━━━━━ Data in this exercise

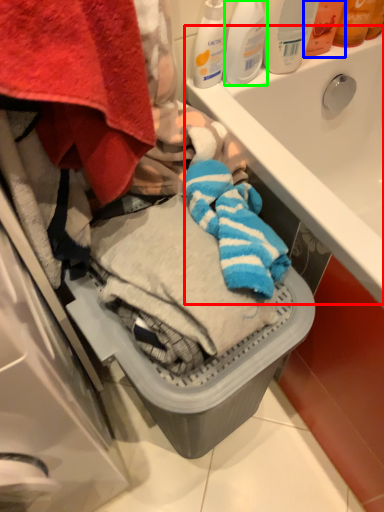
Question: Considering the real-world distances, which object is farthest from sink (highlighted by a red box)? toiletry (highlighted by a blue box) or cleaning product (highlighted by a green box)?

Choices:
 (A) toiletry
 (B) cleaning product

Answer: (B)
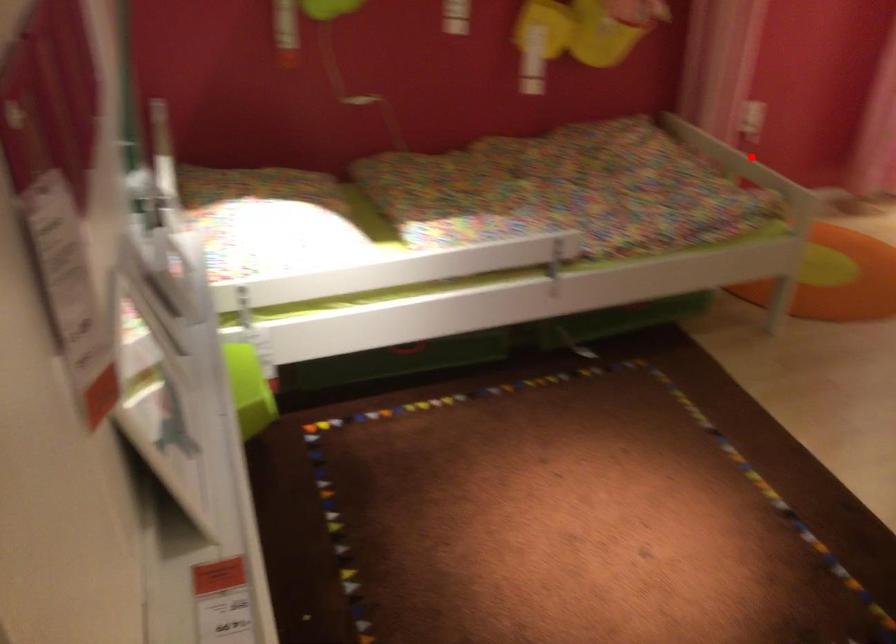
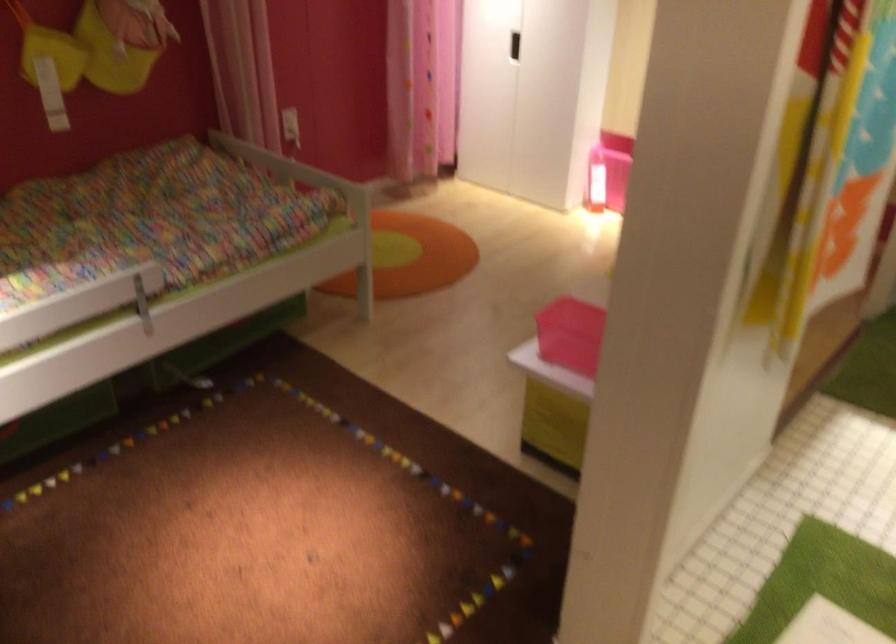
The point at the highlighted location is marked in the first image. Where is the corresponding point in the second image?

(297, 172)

━━━━━━━━━━
━━━━━ Data in this exercise

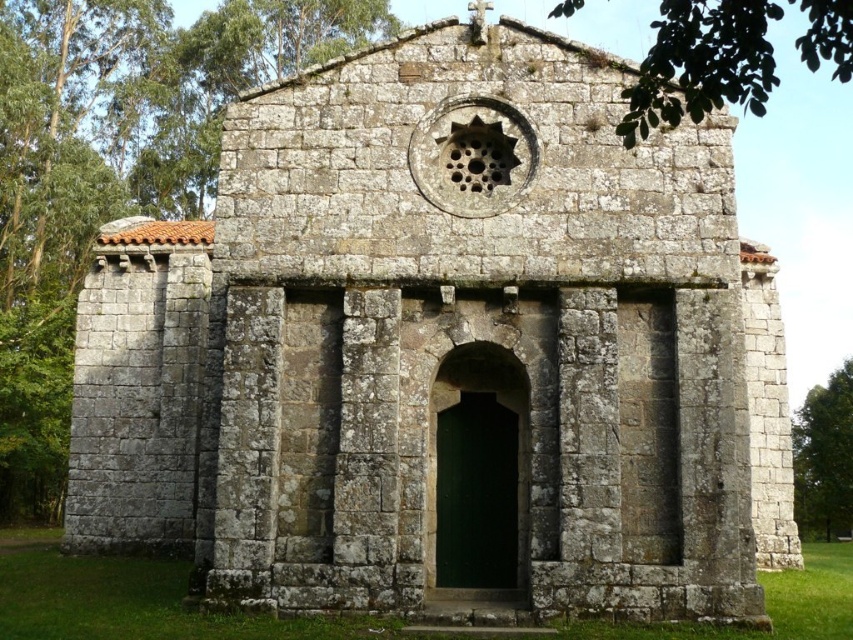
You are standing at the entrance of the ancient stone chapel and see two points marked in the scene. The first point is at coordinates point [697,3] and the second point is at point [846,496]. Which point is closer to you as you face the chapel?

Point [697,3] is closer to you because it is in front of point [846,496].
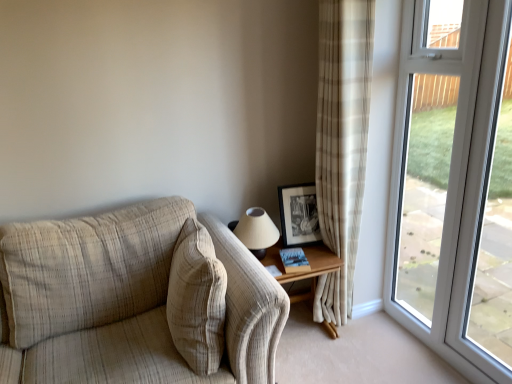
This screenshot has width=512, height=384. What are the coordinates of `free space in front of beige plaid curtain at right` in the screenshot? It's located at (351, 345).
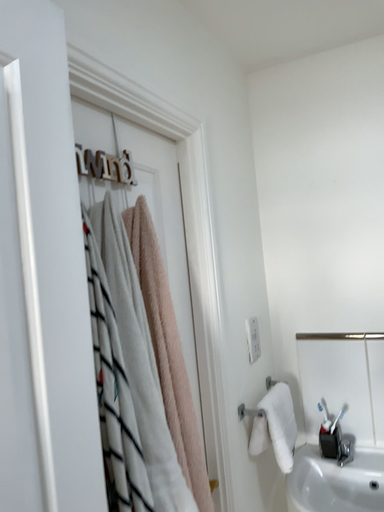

━━━━━━━━━━
━━━━━ Data in this exercise

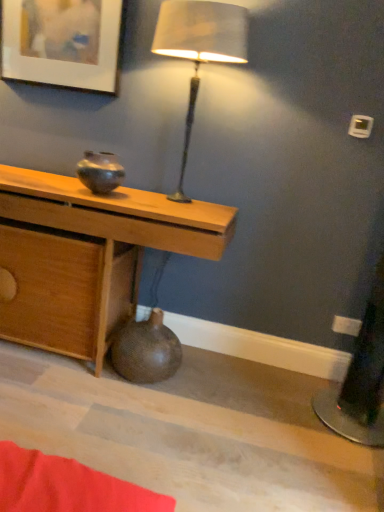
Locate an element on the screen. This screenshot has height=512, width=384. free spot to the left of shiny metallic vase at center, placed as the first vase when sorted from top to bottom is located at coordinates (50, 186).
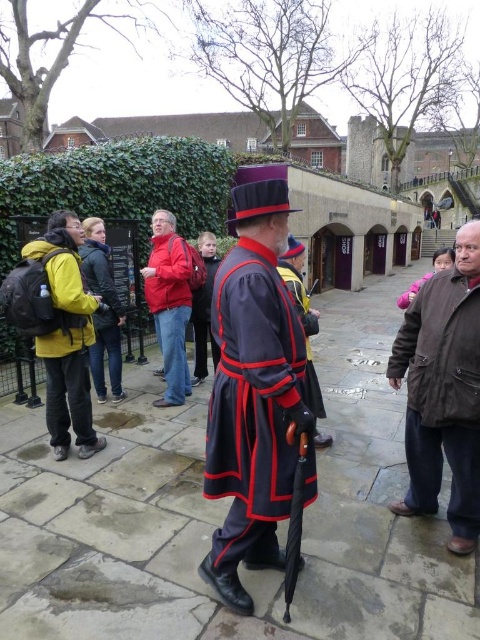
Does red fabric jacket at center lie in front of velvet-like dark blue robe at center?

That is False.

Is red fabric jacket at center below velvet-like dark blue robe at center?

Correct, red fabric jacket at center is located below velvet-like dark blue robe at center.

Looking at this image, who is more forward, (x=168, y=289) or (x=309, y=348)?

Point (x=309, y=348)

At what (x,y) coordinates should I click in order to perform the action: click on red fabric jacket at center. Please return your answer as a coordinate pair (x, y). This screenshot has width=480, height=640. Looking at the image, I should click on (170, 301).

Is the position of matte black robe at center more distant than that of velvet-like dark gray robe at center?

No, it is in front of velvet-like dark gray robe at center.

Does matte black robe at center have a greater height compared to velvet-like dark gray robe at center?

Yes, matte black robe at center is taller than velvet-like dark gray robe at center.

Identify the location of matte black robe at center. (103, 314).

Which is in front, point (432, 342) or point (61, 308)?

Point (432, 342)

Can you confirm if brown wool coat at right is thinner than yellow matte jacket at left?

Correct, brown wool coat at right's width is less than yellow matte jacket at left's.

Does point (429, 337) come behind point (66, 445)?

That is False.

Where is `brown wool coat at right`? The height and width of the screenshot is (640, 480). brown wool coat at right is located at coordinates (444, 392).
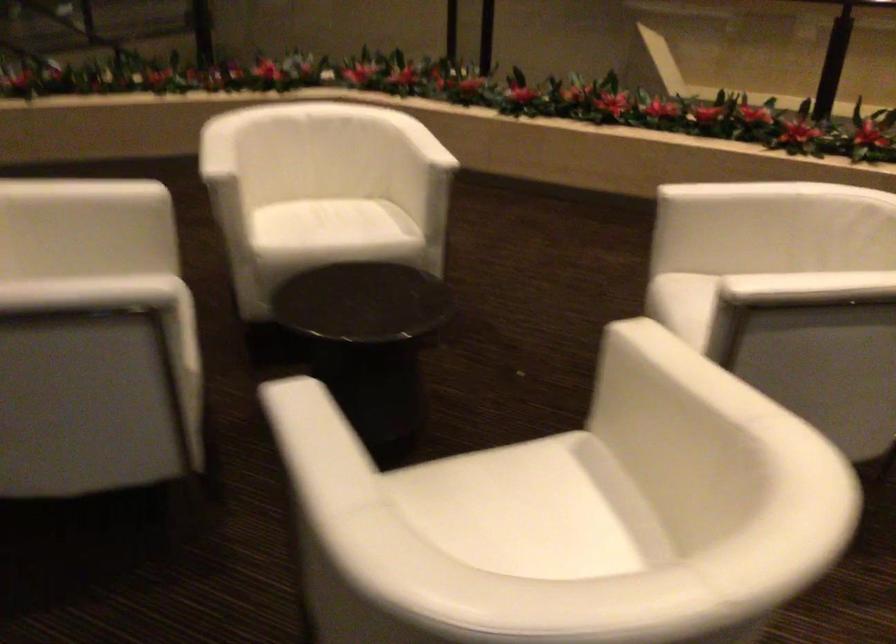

━━━━━━━━━━

Extract every line of the items above that contains the string "Does", treating uppercase and lowercase as different.

# Expected answer
Does red fabric jacket at center lie in front of velvet-like dark blue robe at center?
Does matte black robe at center have a greater height compared to velvet-like dark gray robe at center?
Does point (429, 337) come behind point (66, 445)?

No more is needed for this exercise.